• [What is required]:
For the listing below, output exactly the lines from the line with "blue toothbrush [298,787,358,888]" up to and including the line with "none -> brown dice [581,163,612,193]", and no other lines.

• [Recorded information]:
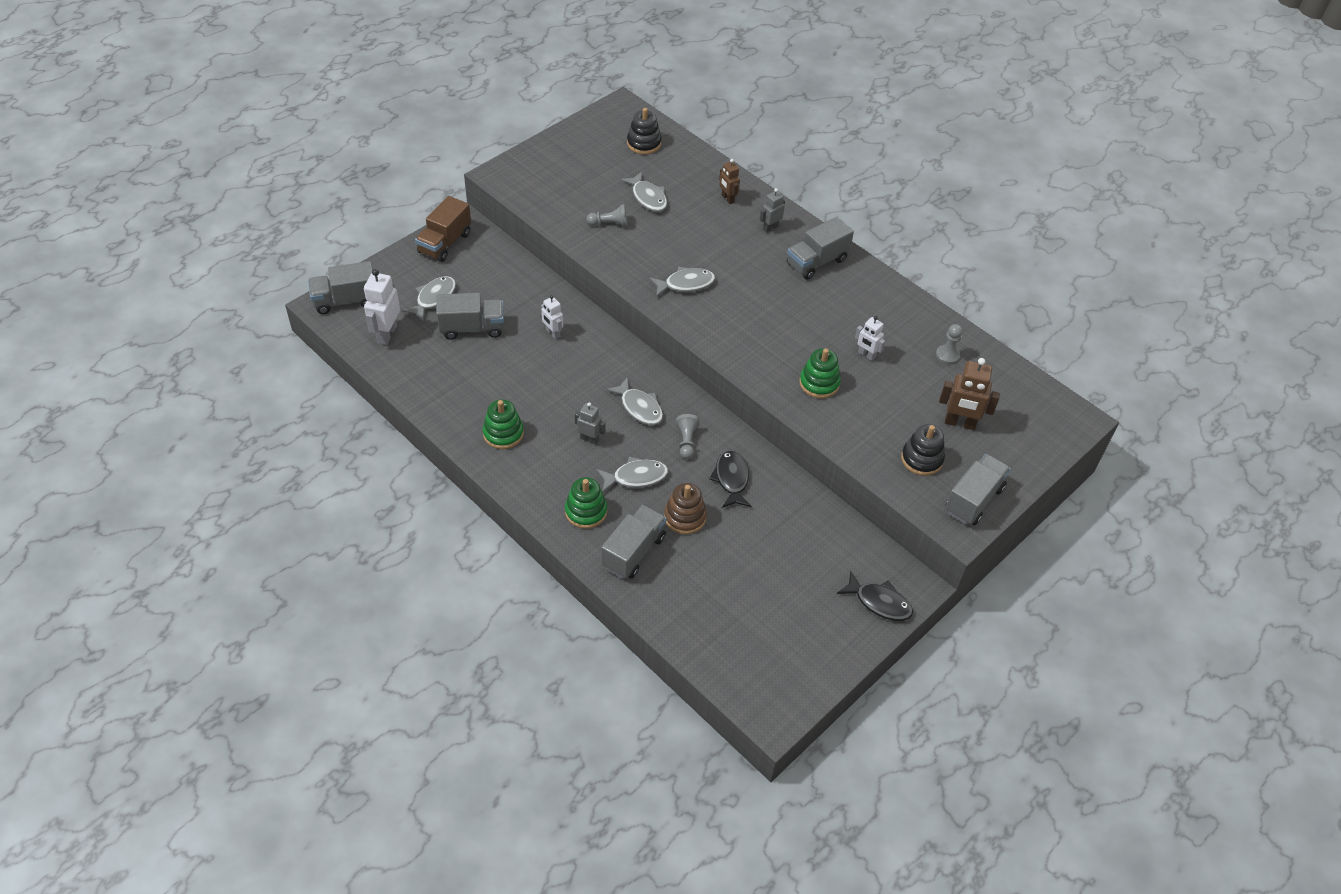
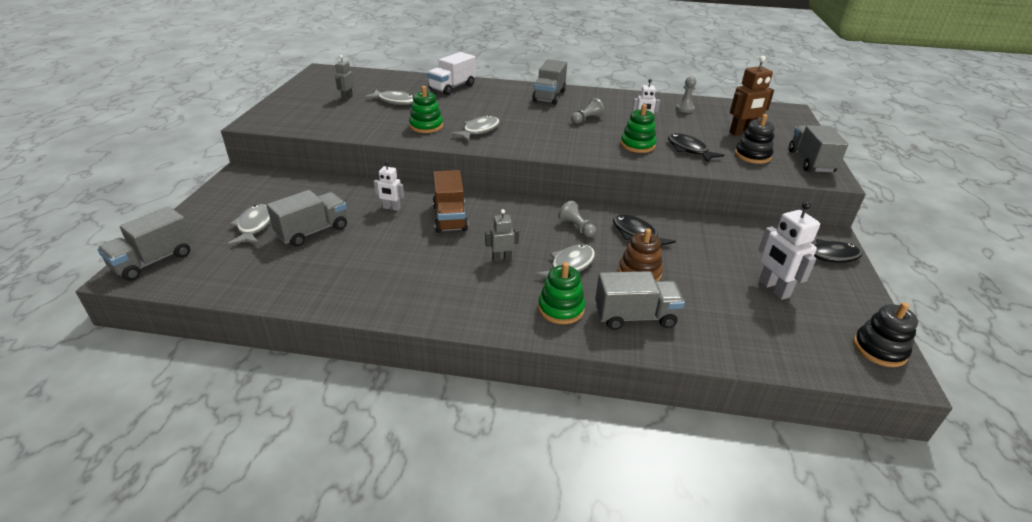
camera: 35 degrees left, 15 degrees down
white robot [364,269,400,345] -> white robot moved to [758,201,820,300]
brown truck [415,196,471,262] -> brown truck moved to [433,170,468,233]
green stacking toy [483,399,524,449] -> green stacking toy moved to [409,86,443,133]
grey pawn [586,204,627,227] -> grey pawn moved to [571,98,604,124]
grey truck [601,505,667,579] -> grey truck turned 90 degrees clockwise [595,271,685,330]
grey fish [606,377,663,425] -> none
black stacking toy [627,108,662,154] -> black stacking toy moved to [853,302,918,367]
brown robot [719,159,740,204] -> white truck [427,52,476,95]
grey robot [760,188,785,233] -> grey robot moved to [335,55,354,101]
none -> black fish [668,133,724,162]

==

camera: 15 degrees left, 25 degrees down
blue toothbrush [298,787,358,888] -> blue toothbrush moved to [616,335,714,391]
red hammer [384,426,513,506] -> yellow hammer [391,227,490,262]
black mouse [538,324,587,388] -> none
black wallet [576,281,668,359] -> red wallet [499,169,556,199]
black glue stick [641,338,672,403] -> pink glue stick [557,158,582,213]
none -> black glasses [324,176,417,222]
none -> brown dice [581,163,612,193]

• [Answer to the exercise]:
blue toothbrush [298,787,358,888] -> blue toothbrush moved to [616,335,714,391]
red hammer [384,426,513,506] -> yellow hammer [391,227,490,262]
black mouse [538,324,587,388] -> none
black wallet [576,281,668,359] -> red wallet [499,169,556,199]
black glue stick [641,338,672,403] -> pink glue stick [557,158,582,213]
none -> black glasses [324,176,417,222]
none -> brown dice [581,163,612,193]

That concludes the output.